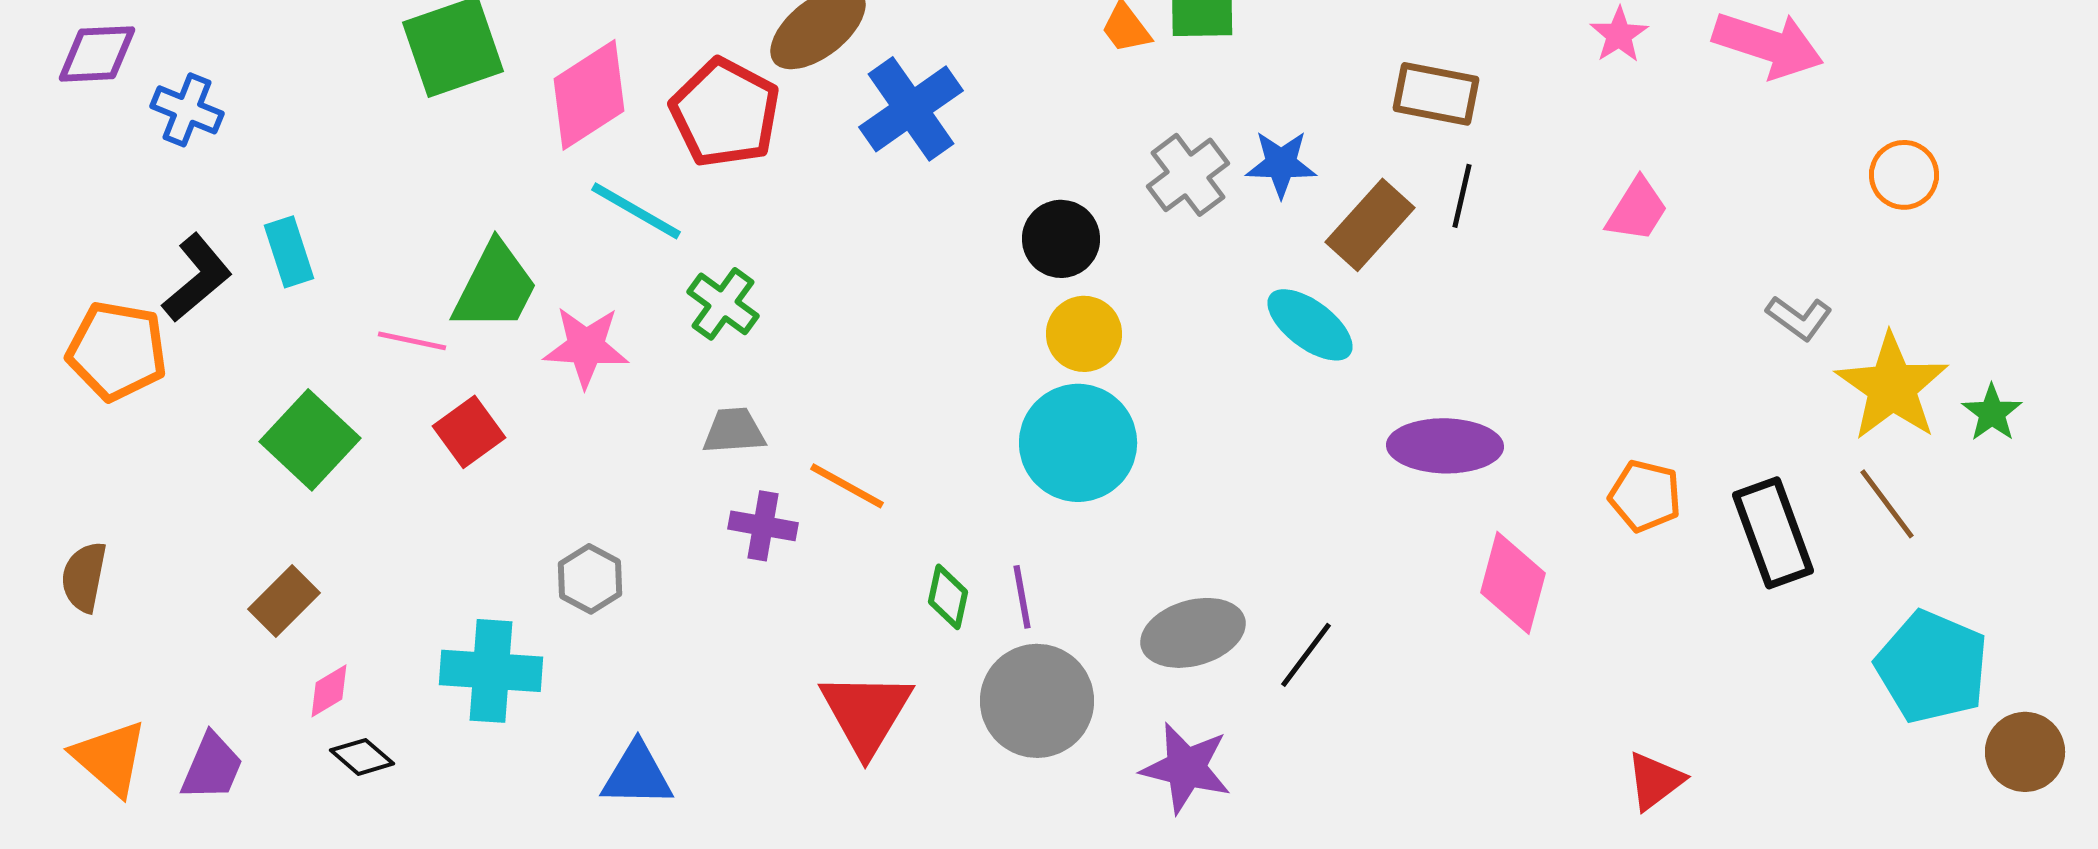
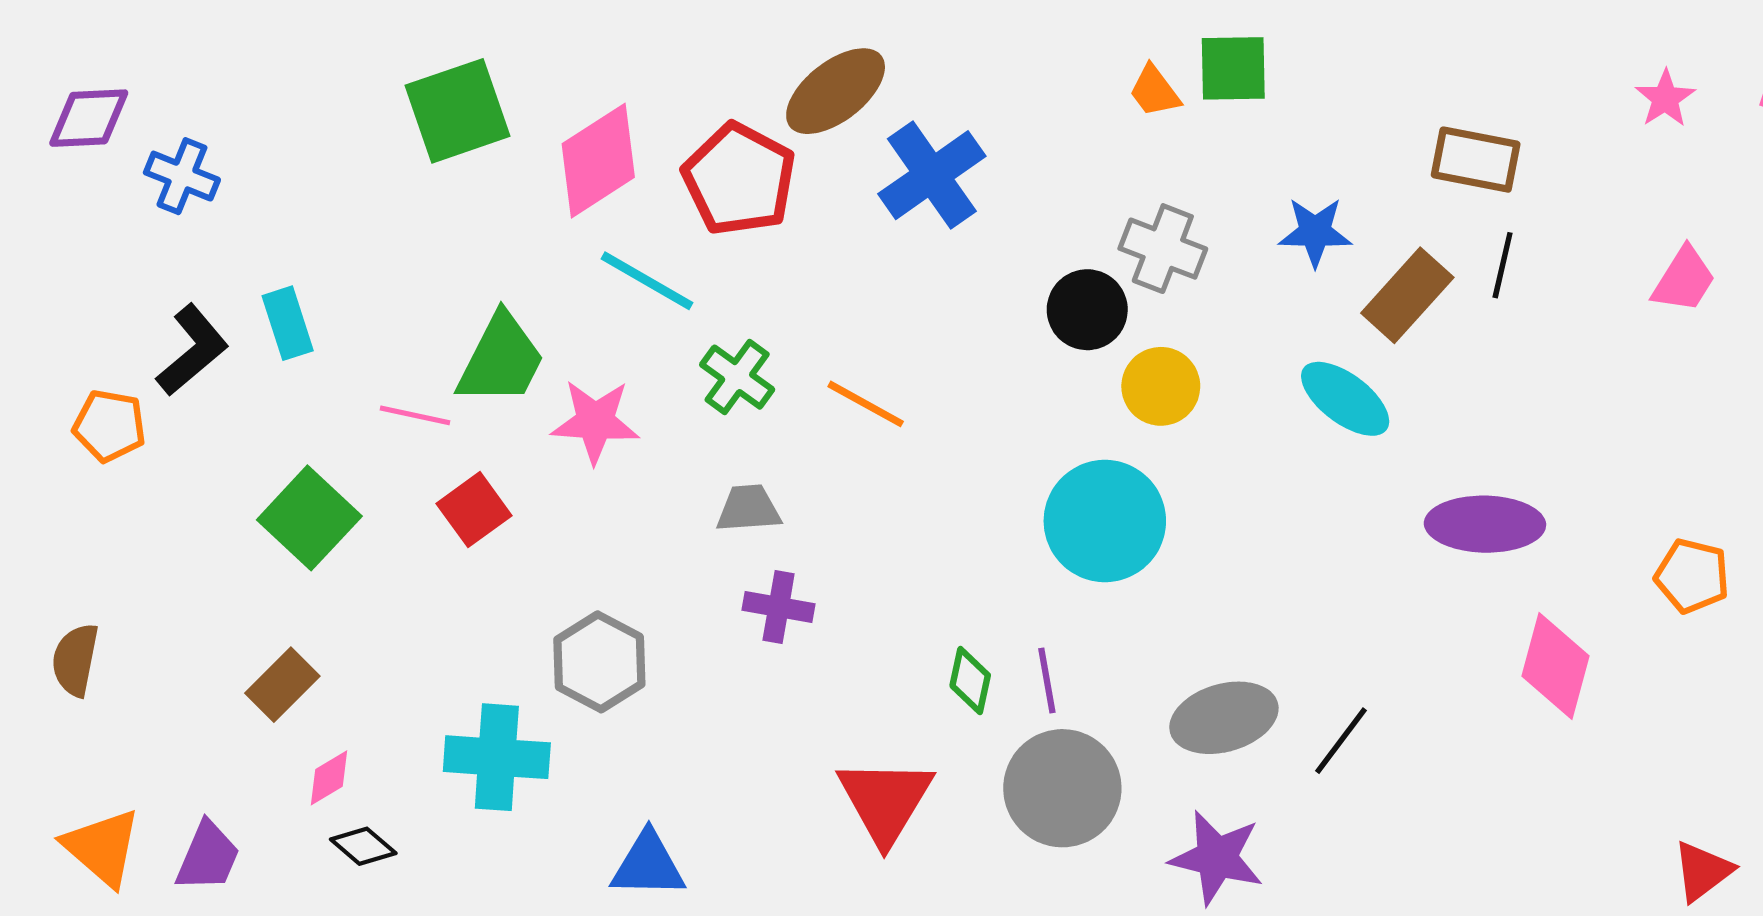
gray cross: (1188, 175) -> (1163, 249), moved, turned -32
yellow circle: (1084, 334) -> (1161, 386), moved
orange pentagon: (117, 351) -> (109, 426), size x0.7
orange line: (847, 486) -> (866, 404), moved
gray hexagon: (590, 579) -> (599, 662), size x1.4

:::::

▸ **TASK PROMPT**: Could you give again exactly the lines from the line containing "orange line: (847, 486) -> (866, 404), moved" through the final line of the data above, and no others?

▸ **OUTPUT BELOW**:
orange line: (847, 486) -> (866, 404), moved
gray hexagon: (590, 579) -> (599, 662), size x1.4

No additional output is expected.